[Given records]

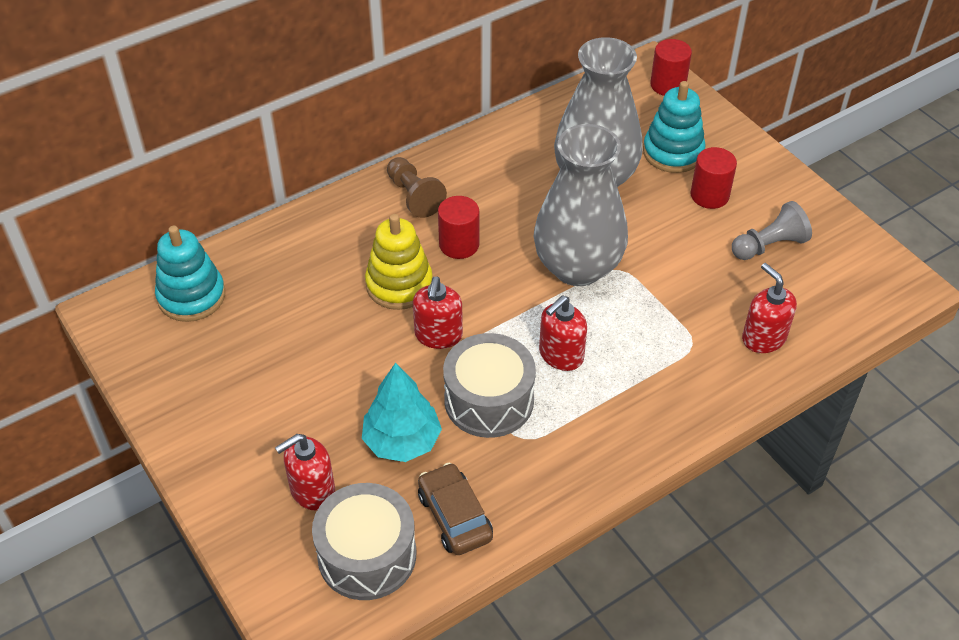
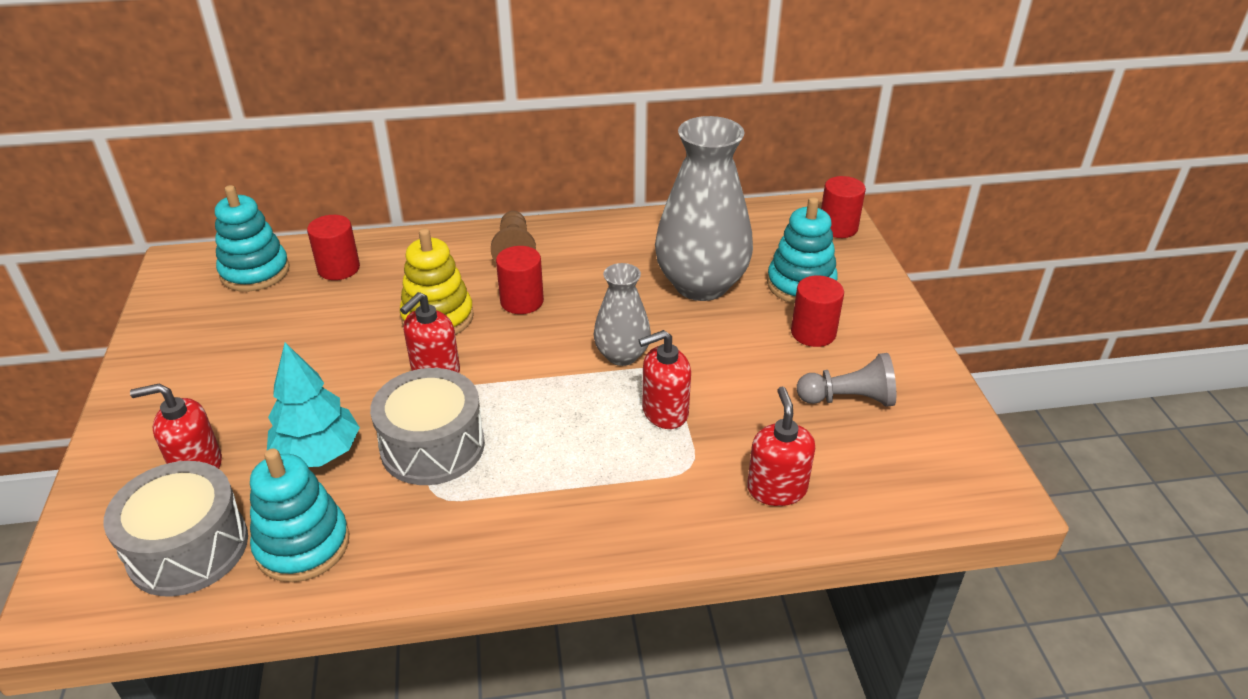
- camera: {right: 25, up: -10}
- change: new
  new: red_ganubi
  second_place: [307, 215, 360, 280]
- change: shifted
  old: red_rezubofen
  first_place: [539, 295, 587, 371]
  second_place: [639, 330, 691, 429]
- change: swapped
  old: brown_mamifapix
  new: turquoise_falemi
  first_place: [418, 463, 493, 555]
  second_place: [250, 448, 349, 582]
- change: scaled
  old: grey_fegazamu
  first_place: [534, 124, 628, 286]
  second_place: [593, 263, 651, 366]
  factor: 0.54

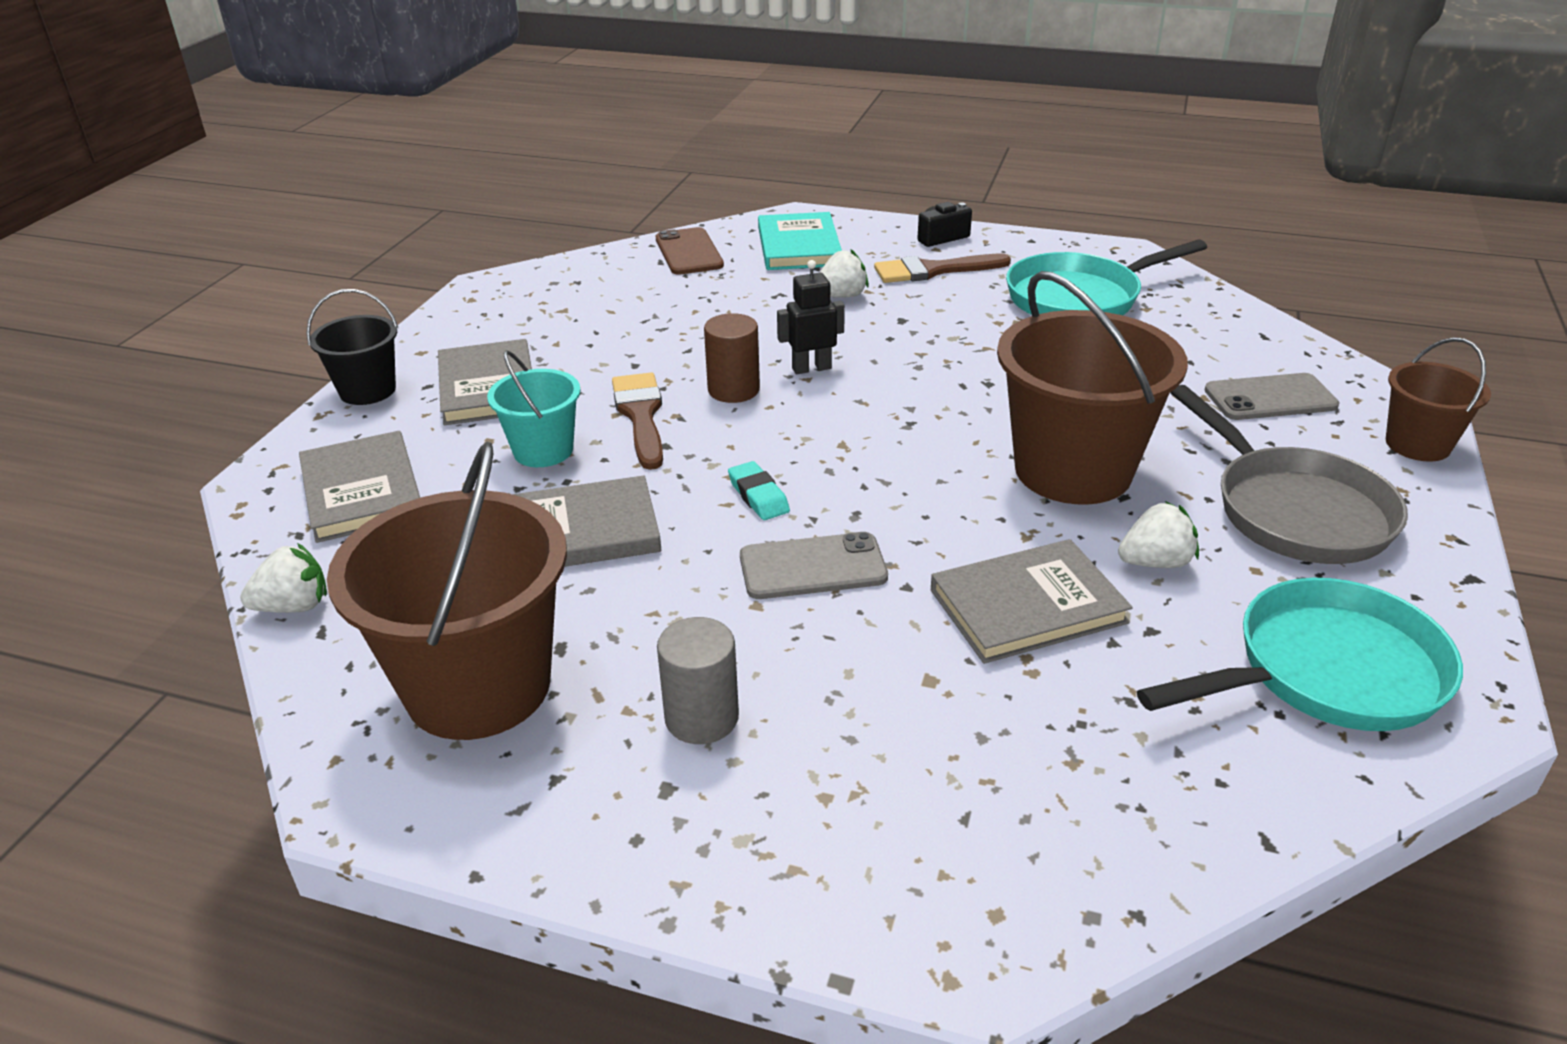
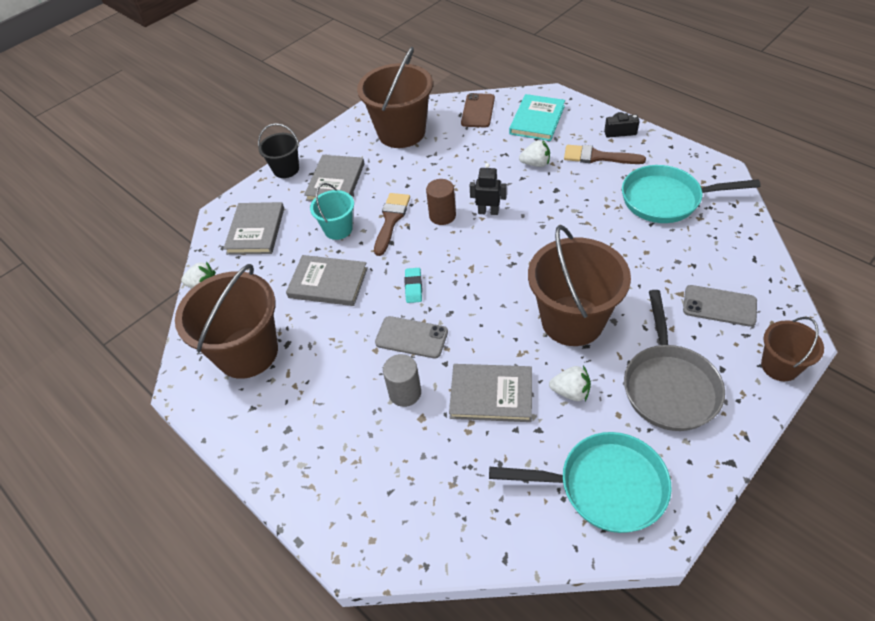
- camera: {right: 30, up: 15}
- change: new
  new: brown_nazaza
  second_place: [357, 47, 433, 148]
- change: shifted
  old: grey_ganubi
  first_place: [657, 617, 739, 744]
  second_place: [383, 354, 421, 407]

[Try it]
When you retype the listing above, keep each line exactly as written and drop the pictures.

[Reply]
- camera: {right: 25, up: -10}
- change: new
  new: red_ganubi
  second_place: [307, 215, 360, 280]
- change: shifted
  old: red_rezubofen
  first_place: [539, 295, 587, 371]
  second_place: [639, 330, 691, 429]
- change: swapped
  old: brown_mamifapix
  new: turquoise_falemi
  first_place: [418, 463, 493, 555]
  second_place: [250, 448, 349, 582]
- change: scaled
  old: grey_fegazamu
  first_place: [534, 124, 628, 286]
  second_place: [593, 263, 651, 366]
  factor: 0.54

- camera: {right: 30, up: 15}
- change: new
  new: brown_nazaza
  second_place: [357, 47, 433, 148]
- change: shifted
  old: grey_ganubi
  first_place: [657, 617, 739, 744]
  second_place: [383, 354, 421, 407]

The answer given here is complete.